◆ Work item
All of the entries, apart from their pictures, are to be copied verbatim.

-------- Data for this task --------

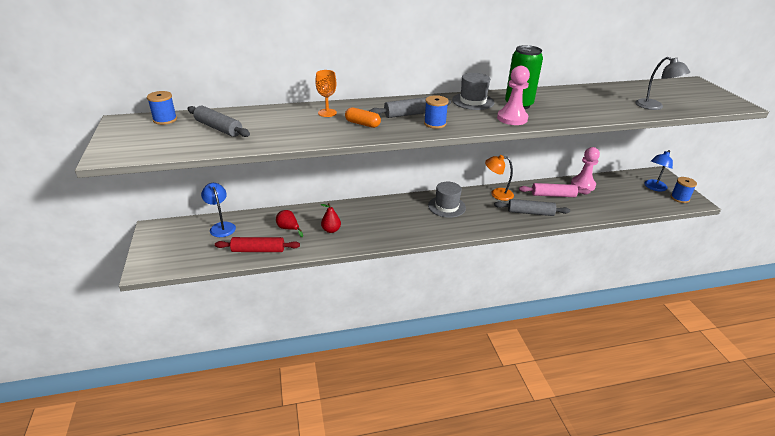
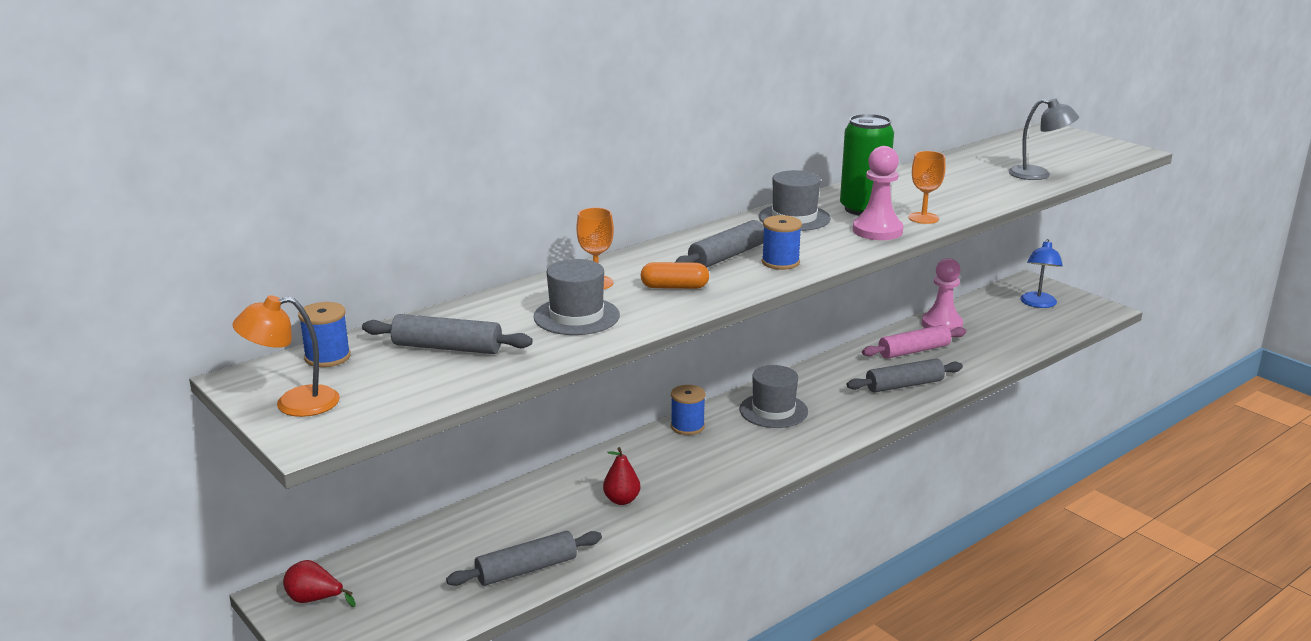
camera: 25 degrees left, 10 degrees down
(221, 226) = (416, 553): blue lamp -> none
(258, 250) = (526, 569): red rolling pin -> grey rolling pin
(288, 228) = (545, 520): red pear -> red pear (315, 600)
(296, 127) = (576, 316): none -> grey hat
(497, 194) = (831, 370): orange lamp -> orange lamp (294, 404)
(549, 117) = (923, 218): none -> orange goblet
(679, 198) = (1082, 310): blue spool -> blue spool (687, 426)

--------

◆ Problem solution
camera: 25 degrees left, 10 degrees down
(221, 226) = (416, 553): blue lamp -> none
(258, 250) = (526, 569): red rolling pin -> grey rolling pin
(288, 228) = (545, 520): red pear -> red pear (315, 600)
(296, 127) = (576, 316): none -> grey hat
(497, 194) = (831, 370): orange lamp -> orange lamp (294, 404)
(549, 117) = (923, 218): none -> orange goblet
(679, 198) = (1082, 310): blue spool -> blue spool (687, 426)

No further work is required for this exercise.